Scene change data
※
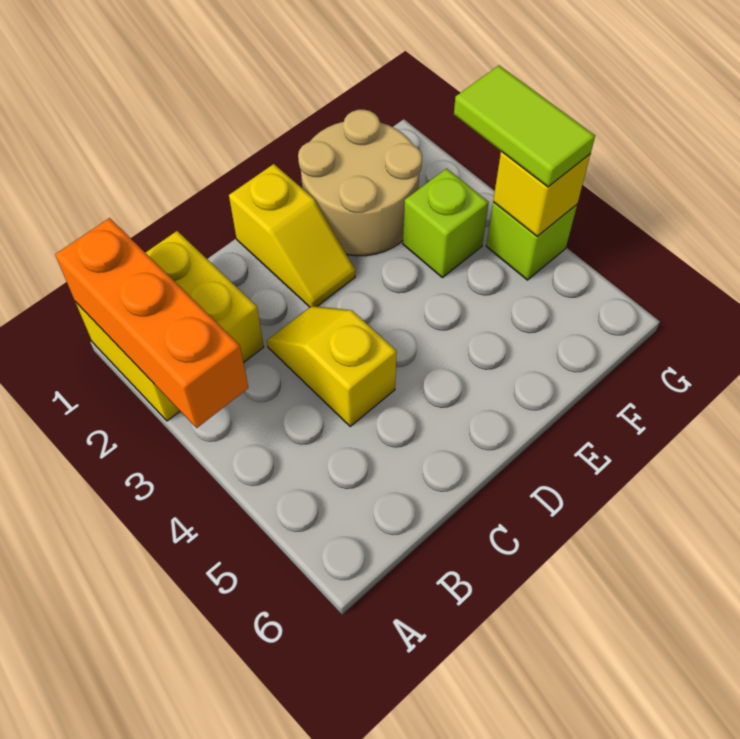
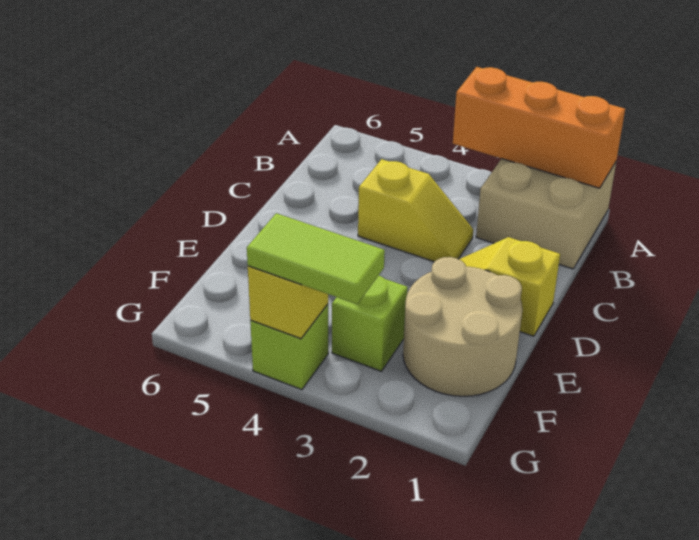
yellow brick A1:B2 level 1 -> tan brick A1:B2 level 1

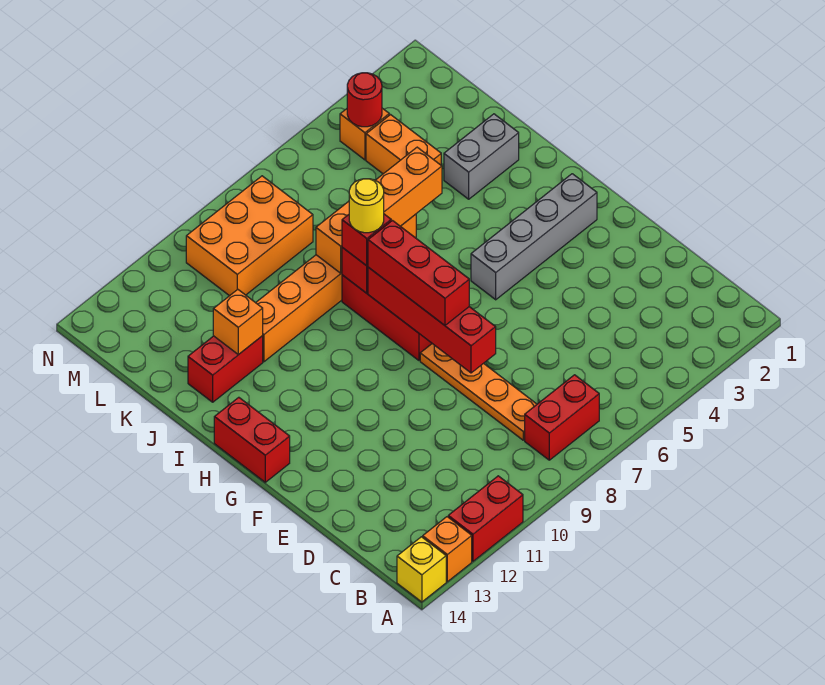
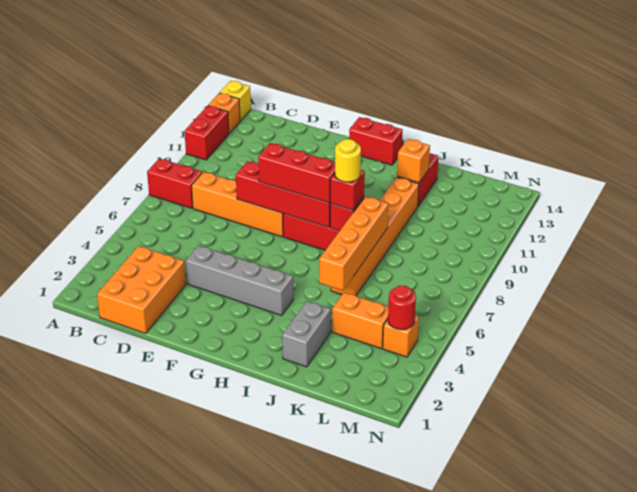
red brick B7:B8 level 1 -> red brick A8:B8 level 1
orange plate C8:F8 level 1 -> orange brick C8:F8 level 1
grey brick G2:G5 level 1 -> grey brick E4:H4 level 1
orange brick L8:M10 level 1 -> orange brick C1:D3 level 1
※
Problem statement: Look for the line with "orange plate C8:F8" in the records above. Repeat it and each line after it exactly.

Solution to this problem:
orange plate C8:F8 level 1 -> orange brick C8:F8 level 1
grey brick G2:G5 level 1 -> grey brick E4:H4 level 1
orange brick L8:M10 level 1 -> orange brick C1:D3 level 1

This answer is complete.